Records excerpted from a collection
....
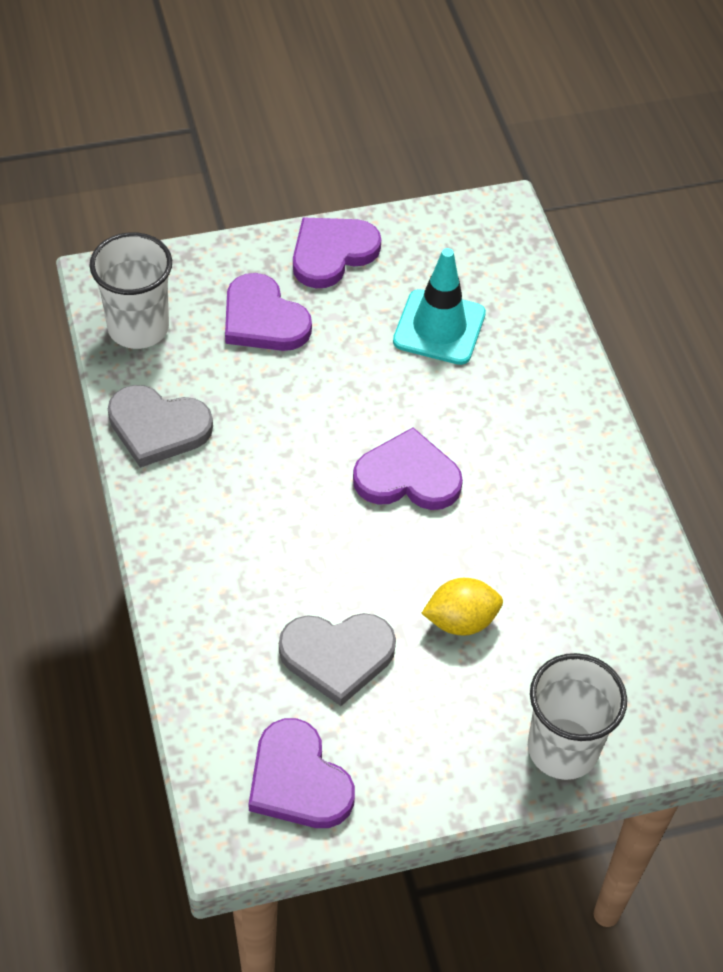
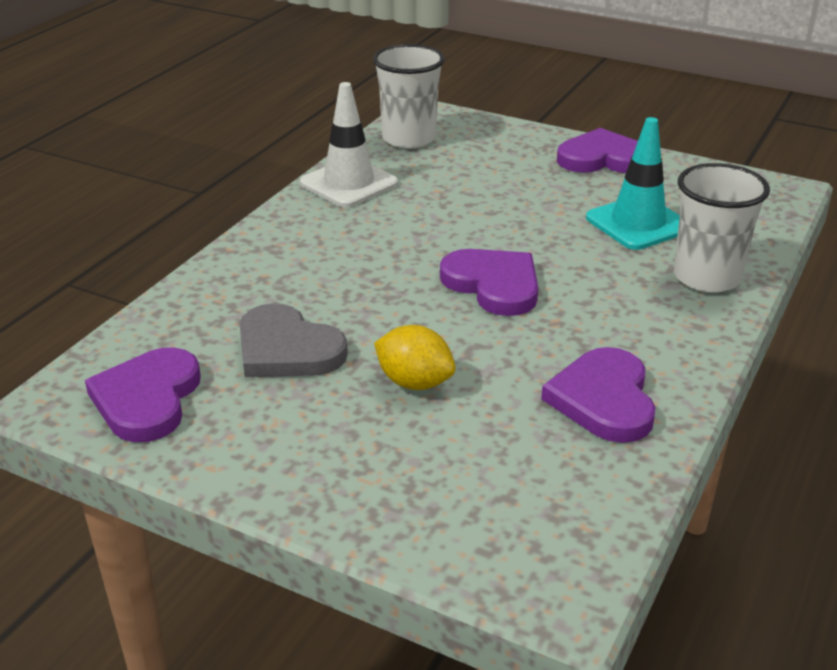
camera: 45 degrees right, 20 degrees down
(158, 427) = (349, 183): grey heart -> white traffic cone
(263, 319) = (502, 167): purple heart -> purple heart (603, 399)
(562, 748) = (382, 512): white cup -> white cup (706, 277)

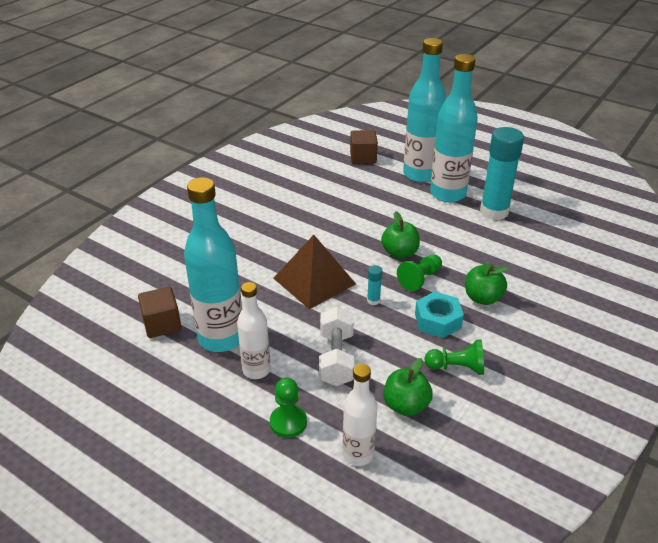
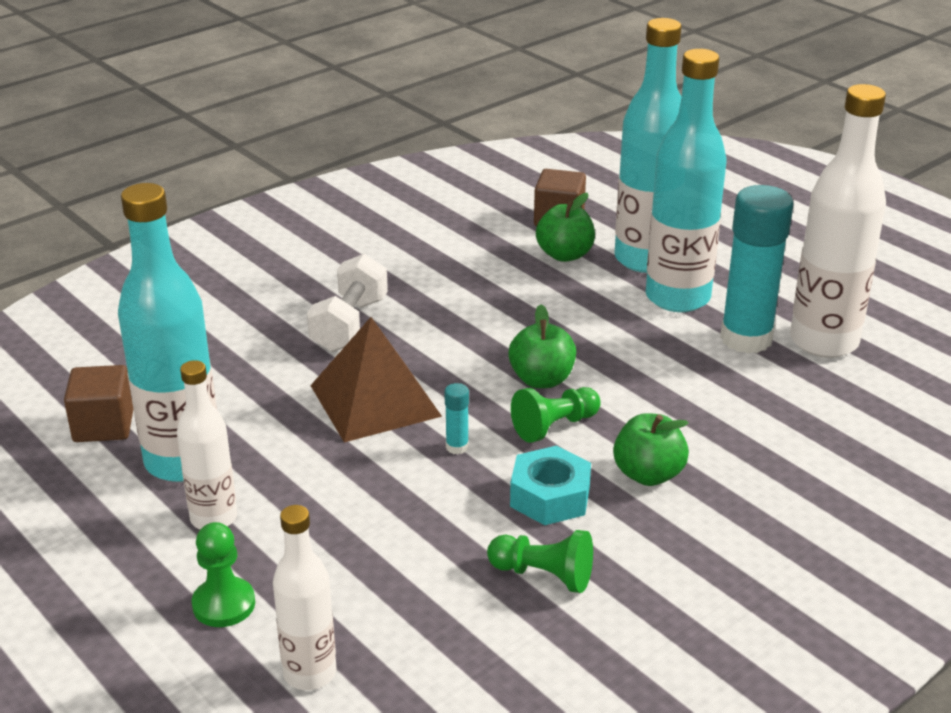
camera: 15 degrees right, 5 degrees down
(336, 358) = (349, 524): white dumbbell -> white dumbbell (350, 324)
(406, 405) = (425, 616): green apple -> green apple (565, 255)
(533, 207) = (824, 341): none -> white bottle

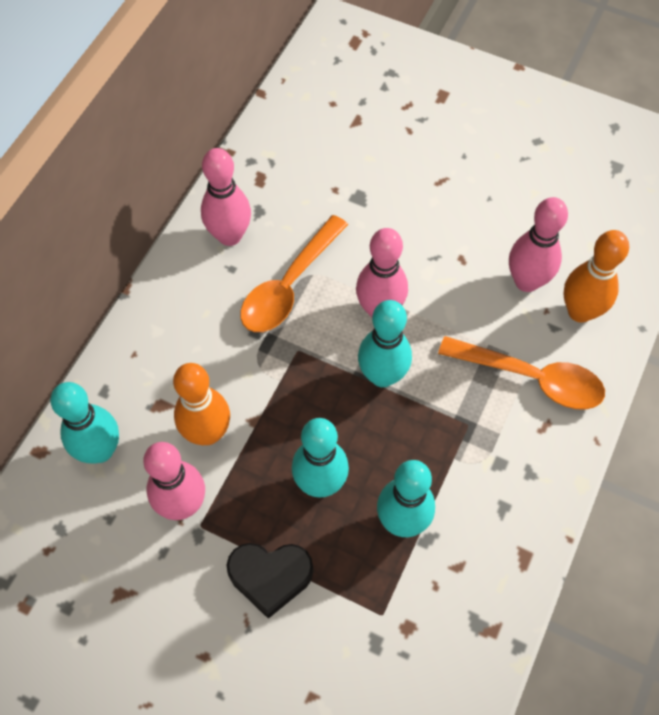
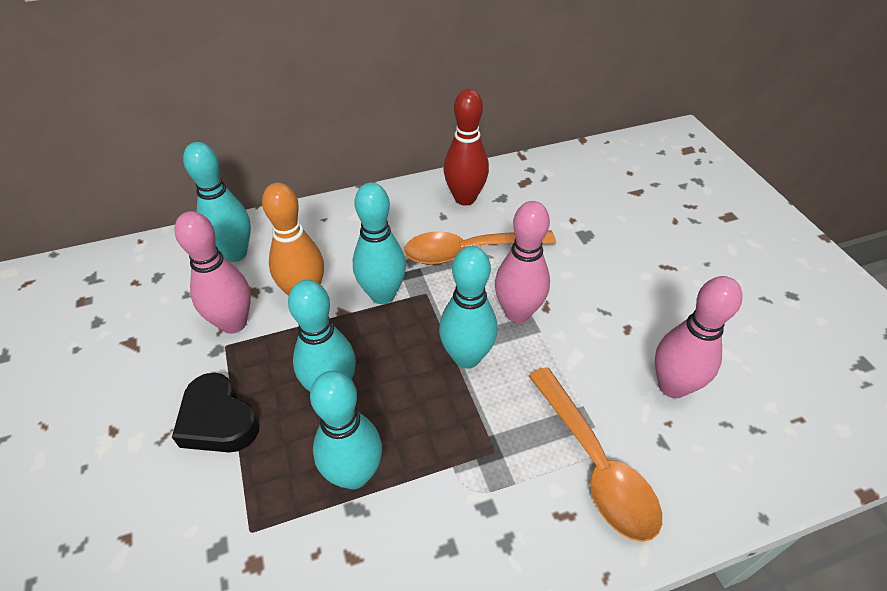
camera: 45 degrees right, 15 degrees down
(229, 236) = (465, 198): pink bowling pin -> red bowling pin
(267, 380) = (382, 294): none -> turquoise bowling pin
(580, 311) = (704, 449): orange bowling pin -> none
....
__What you have to do__
Exactly the lines from the one with "(406, 405) = (425, 616): green" through the end of the entries above must be written out, and no pictures may be included.

__Result__
(406, 405) = (425, 616): green apple -> green apple (565, 255)
(533, 207) = (824, 341): none -> white bottle

camera: 45 degrees right, 15 degrees down
(229, 236) = (465, 198): pink bowling pin -> red bowling pin
(267, 380) = (382, 294): none -> turquoise bowling pin
(580, 311) = (704, 449): orange bowling pin -> none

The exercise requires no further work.